--- START ---

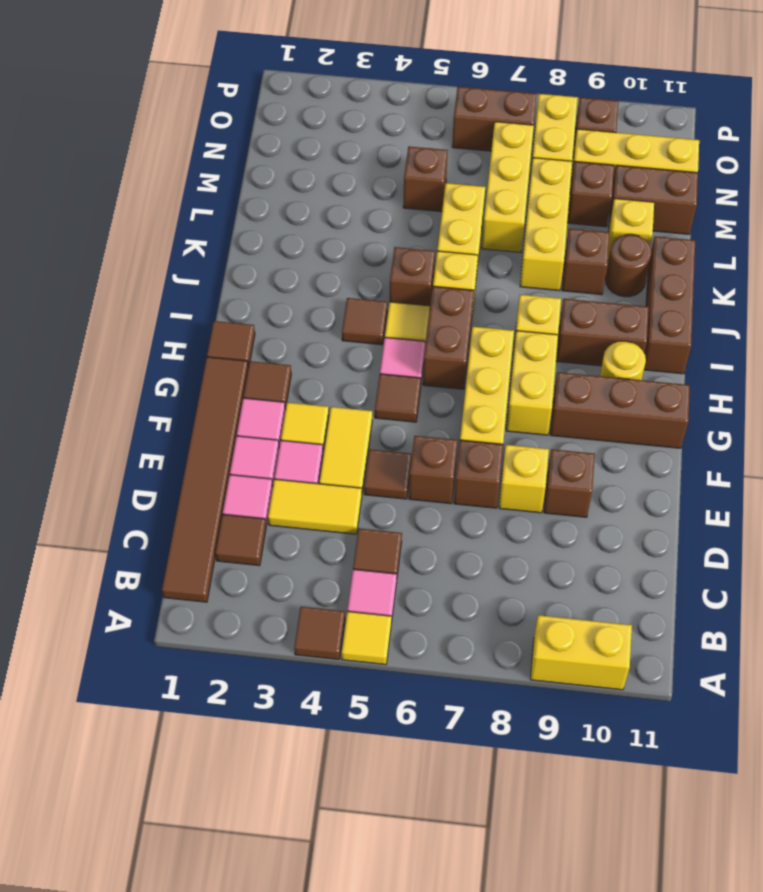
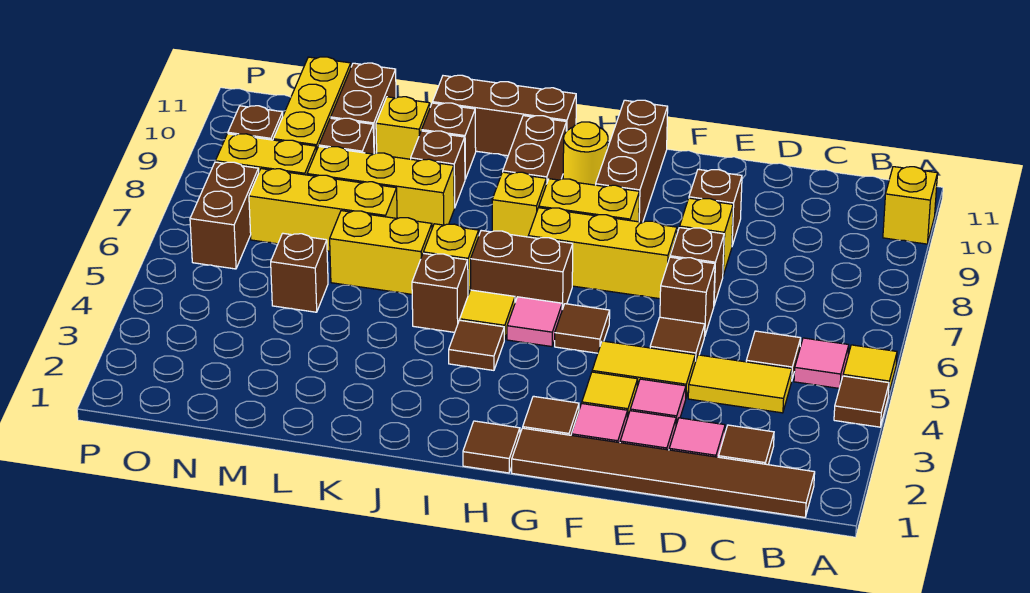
yellow brick A9:A10 level 1 -> yellow brick A10 level 1
yellow tile D3:D4 level 1 -> yellow tile C4:D4 level 1
brown round brick K10 level 1 -> brown brick K10 level 1

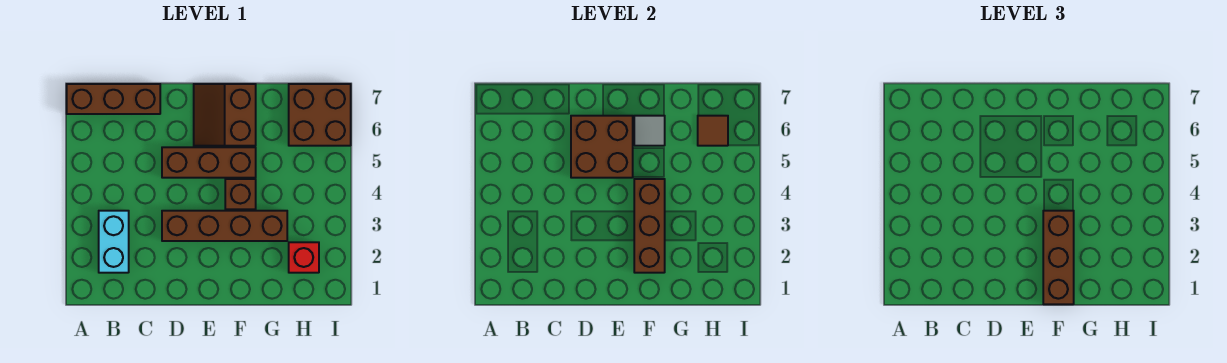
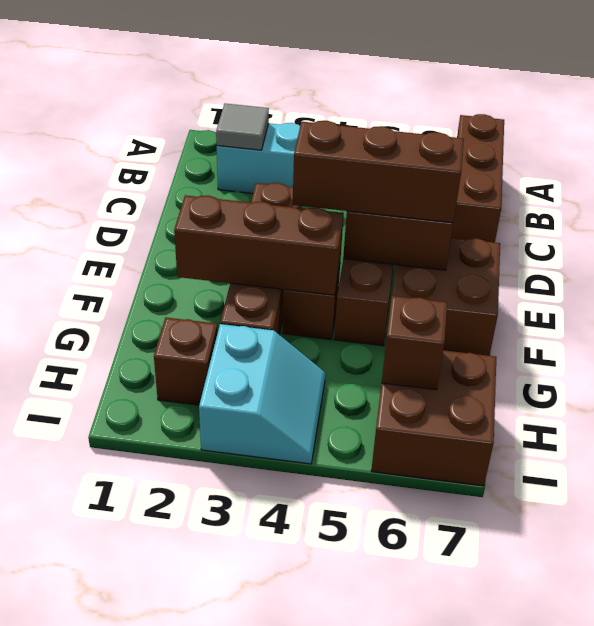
brown slope E6:F7 level 1 top F -> brown brick E6:F7 level 1
brown brick F1:F3 level 3 -> brown brick E4:E6 level 3
grey tile F6 level 2 -> grey tile B2 level 2
red brick H2 level 1 -> brown brick H2 level 1
none -> cyan slope H3:I4 level 1 top 3
brown tile H6 level 2 -> brown brick H6 level 2

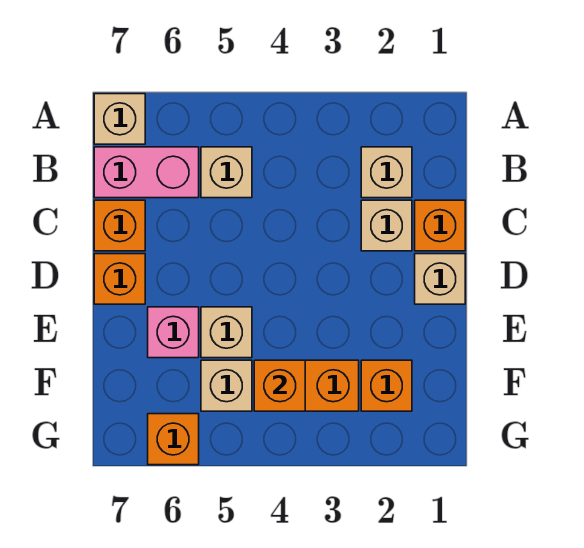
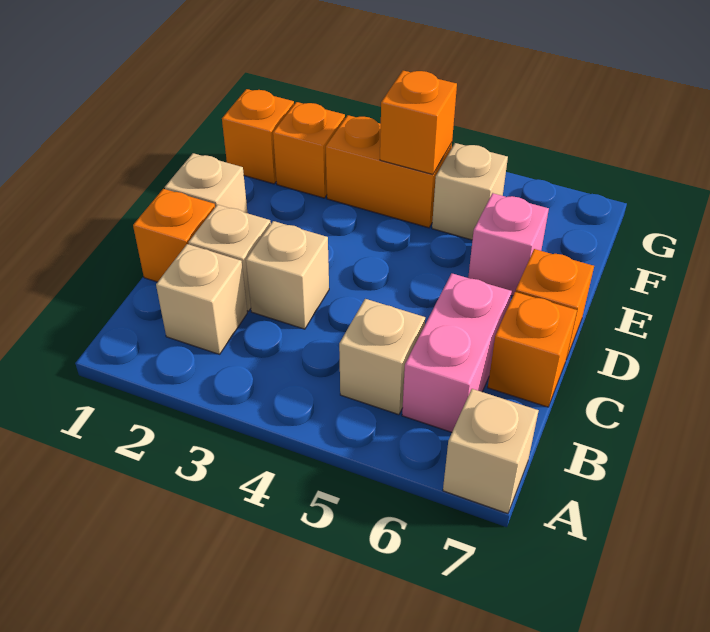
pink brick B6:B7 level 1 -> pink brick B6:C6 level 1
tan brick E5 level 1 -> tan brick C3 level 1
orange brick G6 level 1 -> orange brick F1 level 1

--- END ---

● Required work: Sift the material for lines with the string "slope". Copy each one found.

● Response for this exercise:
brown slope E6:F7 level 1 top F -> brown brick E6:F7 level 1
none -> cyan slope H3:I4 level 1 top 3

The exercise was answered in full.